**Data in this exercise:**
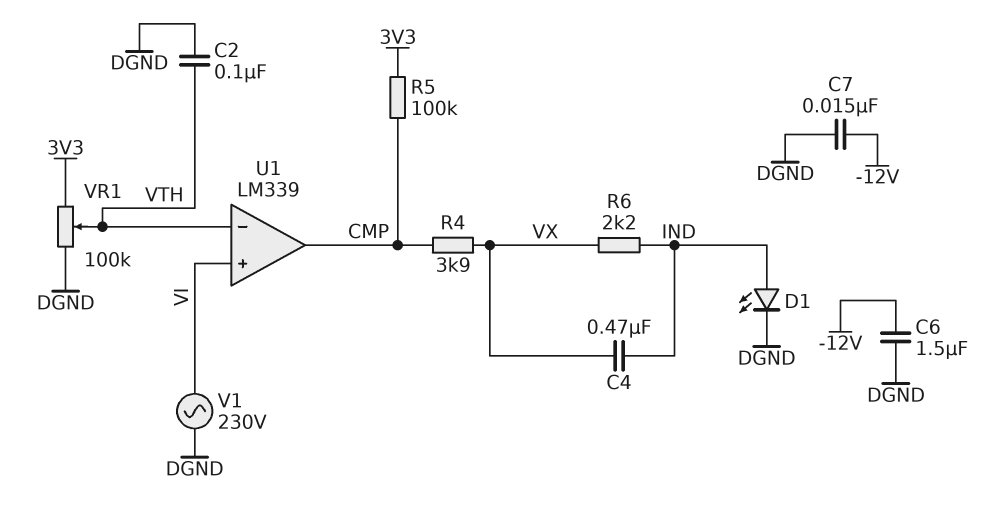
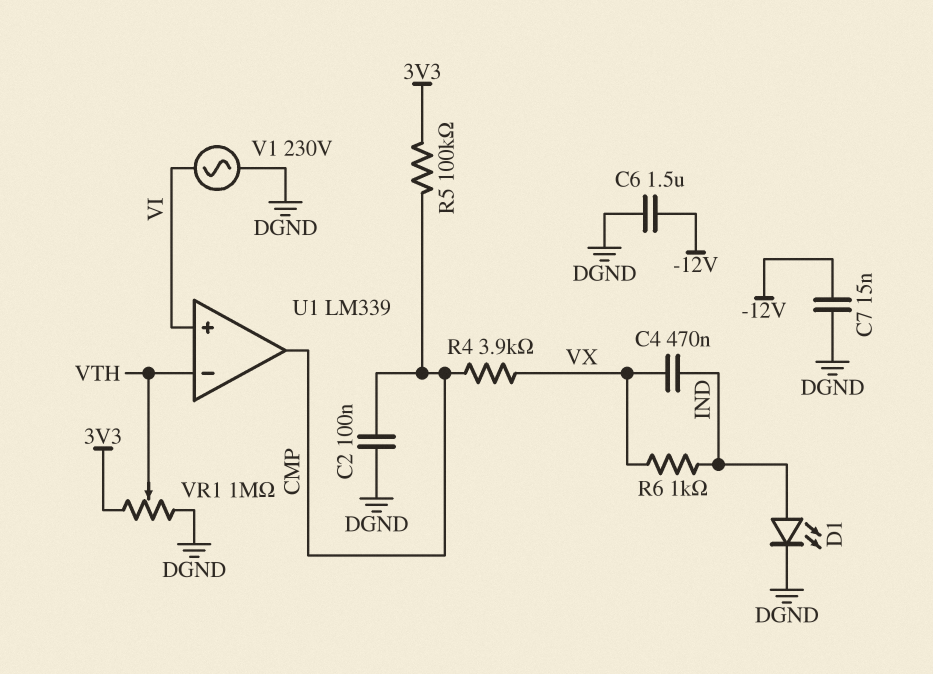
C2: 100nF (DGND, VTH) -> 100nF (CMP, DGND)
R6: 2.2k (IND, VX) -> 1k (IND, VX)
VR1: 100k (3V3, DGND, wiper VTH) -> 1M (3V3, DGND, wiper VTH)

--

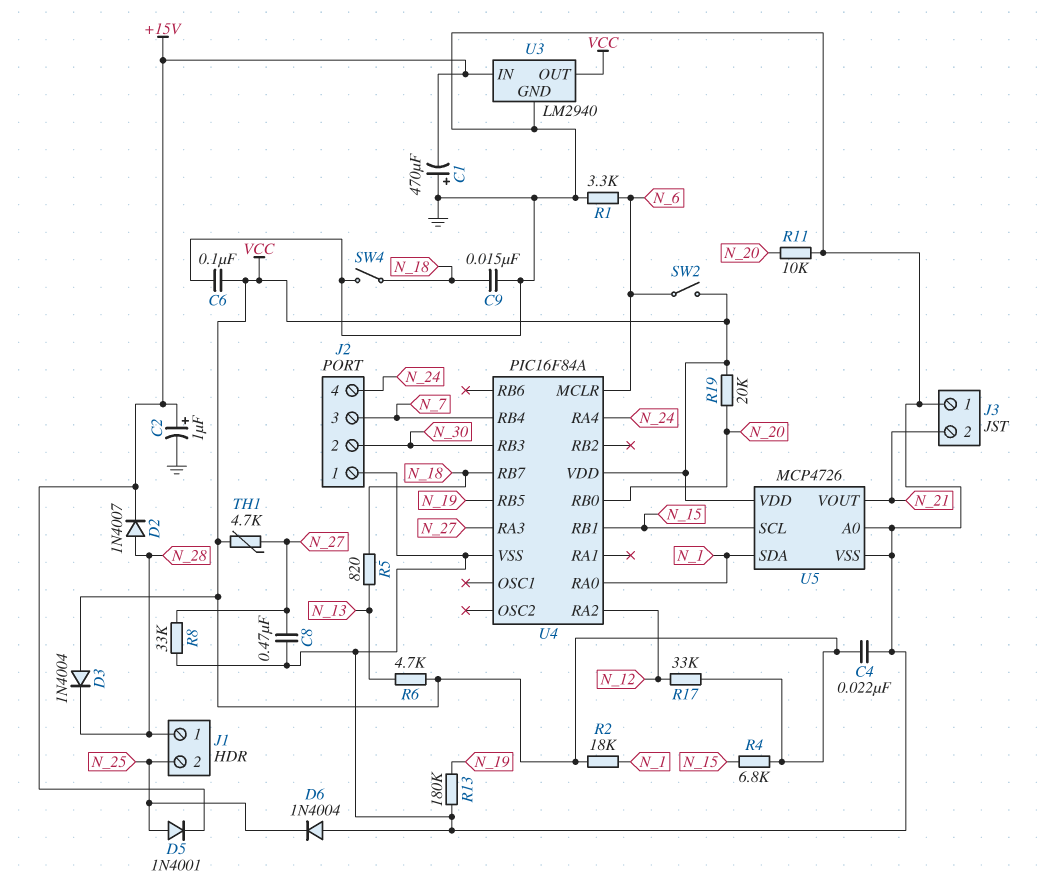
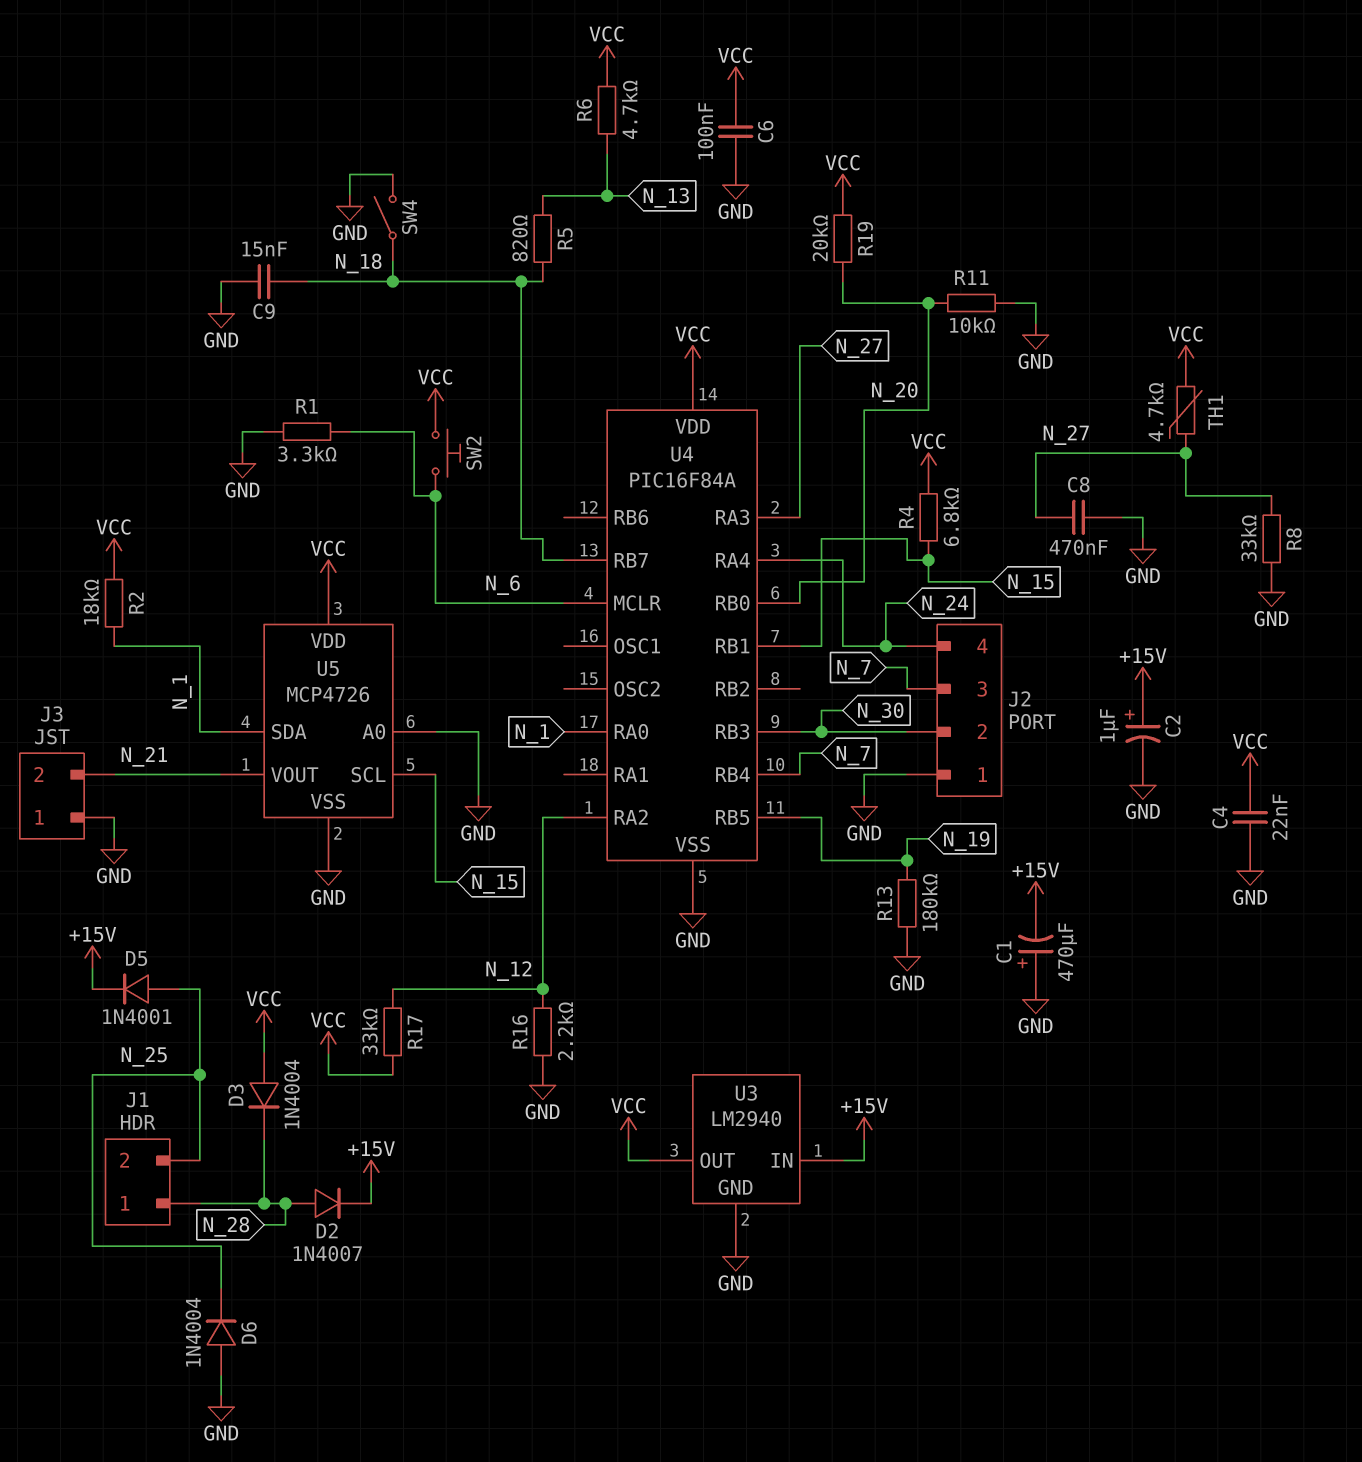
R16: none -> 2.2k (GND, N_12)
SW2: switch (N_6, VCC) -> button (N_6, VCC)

--

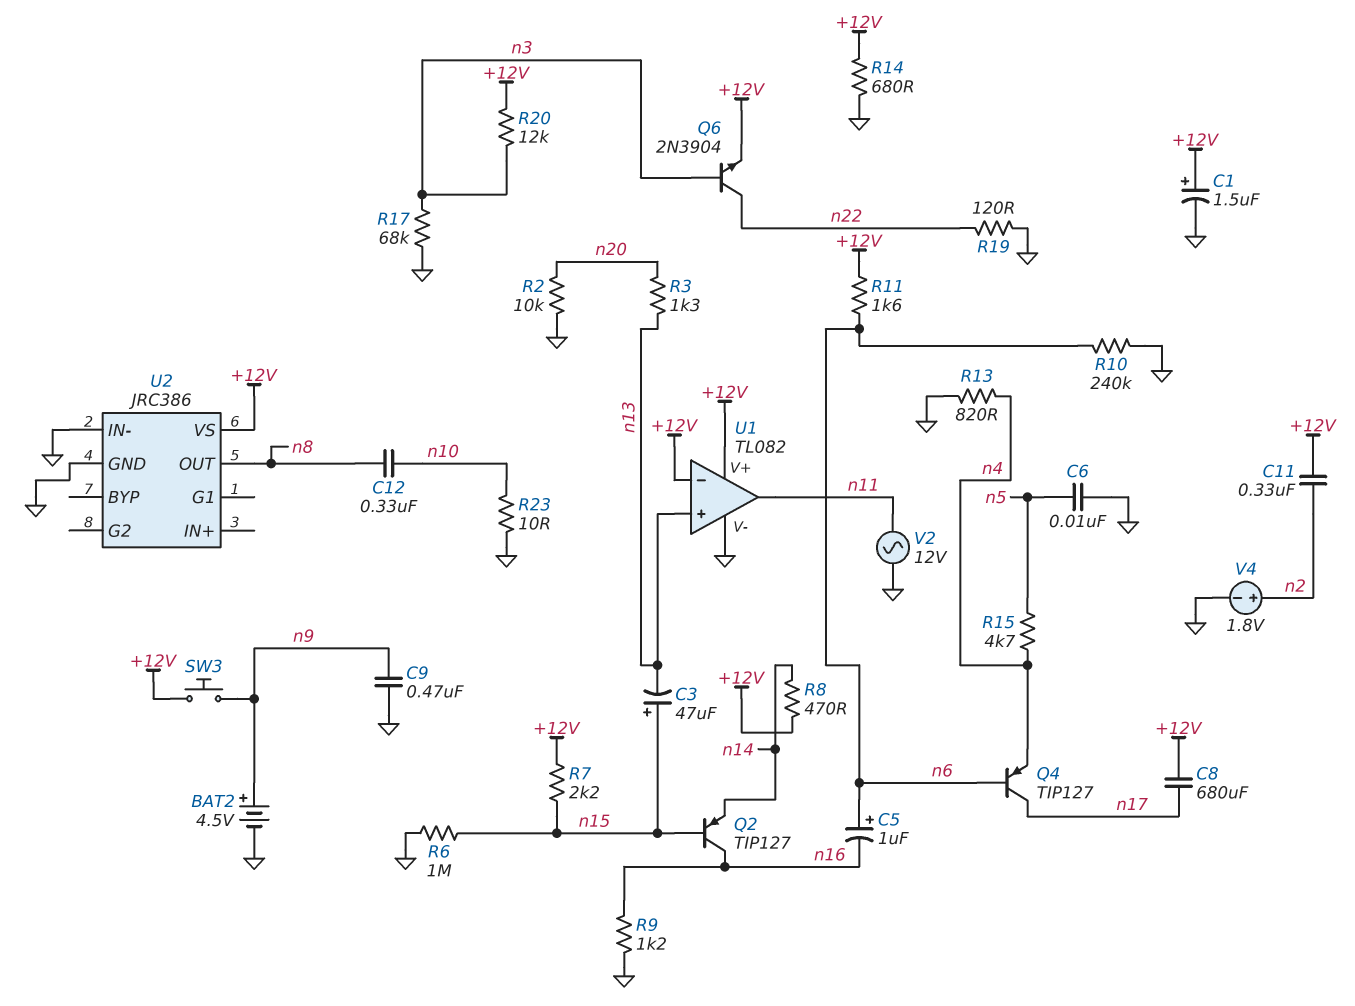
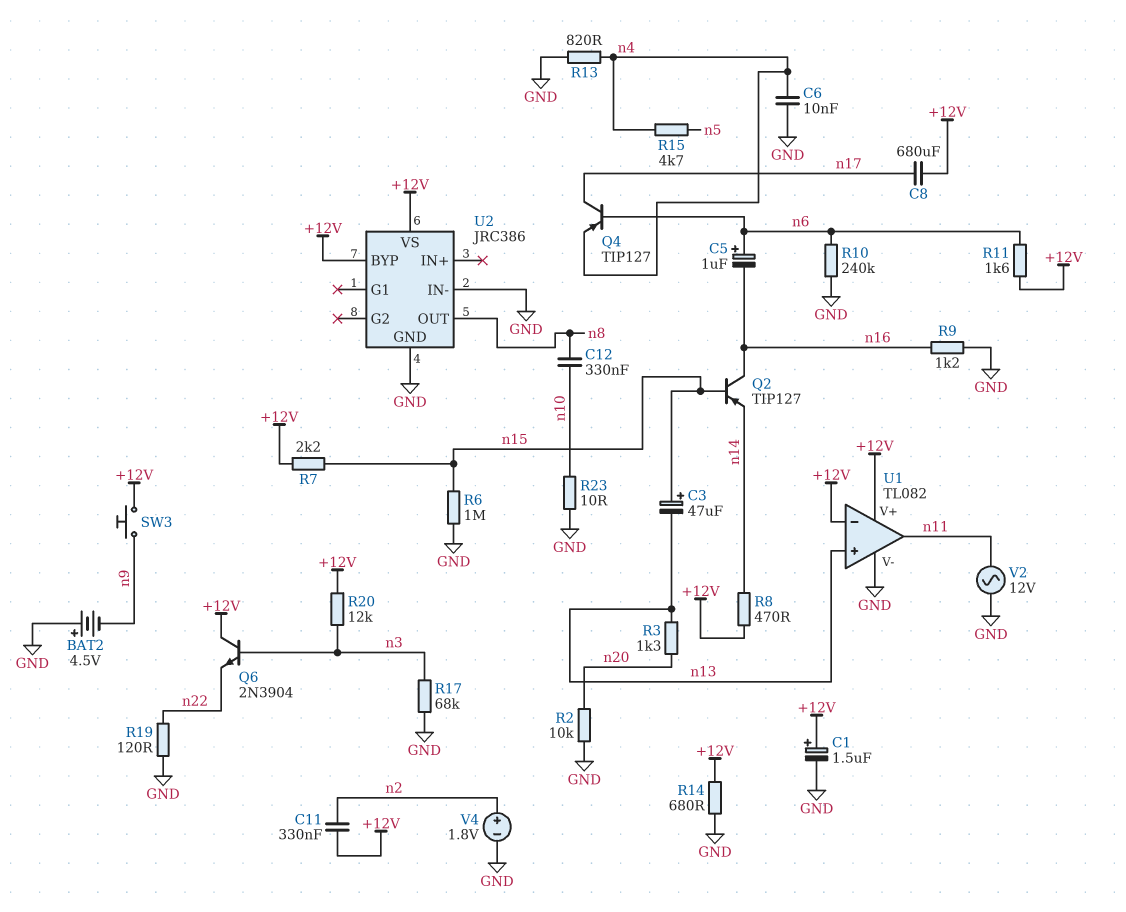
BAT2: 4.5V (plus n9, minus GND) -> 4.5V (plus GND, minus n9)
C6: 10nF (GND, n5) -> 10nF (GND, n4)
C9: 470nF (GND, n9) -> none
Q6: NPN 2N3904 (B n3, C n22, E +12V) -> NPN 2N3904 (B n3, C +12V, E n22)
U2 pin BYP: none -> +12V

**Goal of the exercise:** Working from the entries above, filter out every line that lacks "none" and copy what remains.

**Completed exercise:**
R16: none -> 2.2k (GND, N_12)
C9: 470nF (GND, n9) -> none
U2 pin BYP: none -> +12V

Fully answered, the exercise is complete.